• Task item:
Take the records below and print them verbatim up to and including the line that carries "(103, 360) = (127, 334): green".

• Supplied data:
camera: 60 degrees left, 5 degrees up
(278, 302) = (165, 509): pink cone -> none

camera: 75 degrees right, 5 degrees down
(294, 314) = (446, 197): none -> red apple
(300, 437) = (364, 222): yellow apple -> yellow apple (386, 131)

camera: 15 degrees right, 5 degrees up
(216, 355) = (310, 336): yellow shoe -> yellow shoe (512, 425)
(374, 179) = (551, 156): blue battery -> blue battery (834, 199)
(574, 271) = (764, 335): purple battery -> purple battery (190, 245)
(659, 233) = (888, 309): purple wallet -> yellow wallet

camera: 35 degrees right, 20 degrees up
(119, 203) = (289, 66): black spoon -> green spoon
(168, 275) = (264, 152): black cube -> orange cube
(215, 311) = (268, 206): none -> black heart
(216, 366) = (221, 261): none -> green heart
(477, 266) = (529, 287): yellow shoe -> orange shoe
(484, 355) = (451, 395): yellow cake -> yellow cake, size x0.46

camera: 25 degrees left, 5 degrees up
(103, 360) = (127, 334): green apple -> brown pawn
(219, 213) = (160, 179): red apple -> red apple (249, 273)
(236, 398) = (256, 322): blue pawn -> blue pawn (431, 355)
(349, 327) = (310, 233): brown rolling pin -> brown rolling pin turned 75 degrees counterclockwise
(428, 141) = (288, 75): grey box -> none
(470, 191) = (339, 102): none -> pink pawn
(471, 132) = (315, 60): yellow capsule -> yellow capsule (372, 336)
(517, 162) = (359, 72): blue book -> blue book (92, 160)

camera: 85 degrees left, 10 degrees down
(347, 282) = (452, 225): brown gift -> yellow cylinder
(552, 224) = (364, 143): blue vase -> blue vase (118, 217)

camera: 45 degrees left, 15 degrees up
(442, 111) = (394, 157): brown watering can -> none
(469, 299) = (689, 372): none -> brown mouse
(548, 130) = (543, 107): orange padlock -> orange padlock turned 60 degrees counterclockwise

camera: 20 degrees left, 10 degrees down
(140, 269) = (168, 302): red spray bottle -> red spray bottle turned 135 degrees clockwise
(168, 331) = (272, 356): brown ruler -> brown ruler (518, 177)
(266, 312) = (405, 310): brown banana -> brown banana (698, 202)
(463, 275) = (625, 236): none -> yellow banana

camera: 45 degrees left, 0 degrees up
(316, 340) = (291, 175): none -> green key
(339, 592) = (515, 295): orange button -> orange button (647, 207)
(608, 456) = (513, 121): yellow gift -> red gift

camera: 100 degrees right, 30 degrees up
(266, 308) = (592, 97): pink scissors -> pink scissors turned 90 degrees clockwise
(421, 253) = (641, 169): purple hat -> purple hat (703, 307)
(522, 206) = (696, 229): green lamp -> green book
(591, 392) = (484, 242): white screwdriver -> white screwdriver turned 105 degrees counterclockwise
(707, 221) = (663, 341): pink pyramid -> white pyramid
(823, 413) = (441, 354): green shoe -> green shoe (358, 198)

• Reply to the task:
camera: 60 degrees left, 5 degrees up
(278, 302) = (165, 509): pink cone -> none

camera: 75 degrees right, 5 degrees down
(294, 314) = (446, 197): none -> red apple
(300, 437) = (364, 222): yellow apple -> yellow apple (386, 131)

camera: 15 degrees right, 5 degrees up
(216, 355) = (310, 336): yellow shoe -> yellow shoe (512, 425)
(374, 179) = (551, 156): blue battery -> blue battery (834, 199)
(574, 271) = (764, 335): purple battery -> purple battery (190, 245)
(659, 233) = (888, 309): purple wallet -> yellow wallet

camera: 35 degrees right, 20 degrees up
(119, 203) = (289, 66): black spoon -> green spoon
(168, 275) = (264, 152): black cube -> orange cube
(215, 311) = (268, 206): none -> black heart
(216, 366) = (221, 261): none -> green heart
(477, 266) = (529, 287): yellow shoe -> orange shoe
(484, 355) = (451, 395): yellow cake -> yellow cake, size x0.46

camera: 25 degrees left, 5 degrees up
(103, 360) = (127, 334): green apple -> brown pawn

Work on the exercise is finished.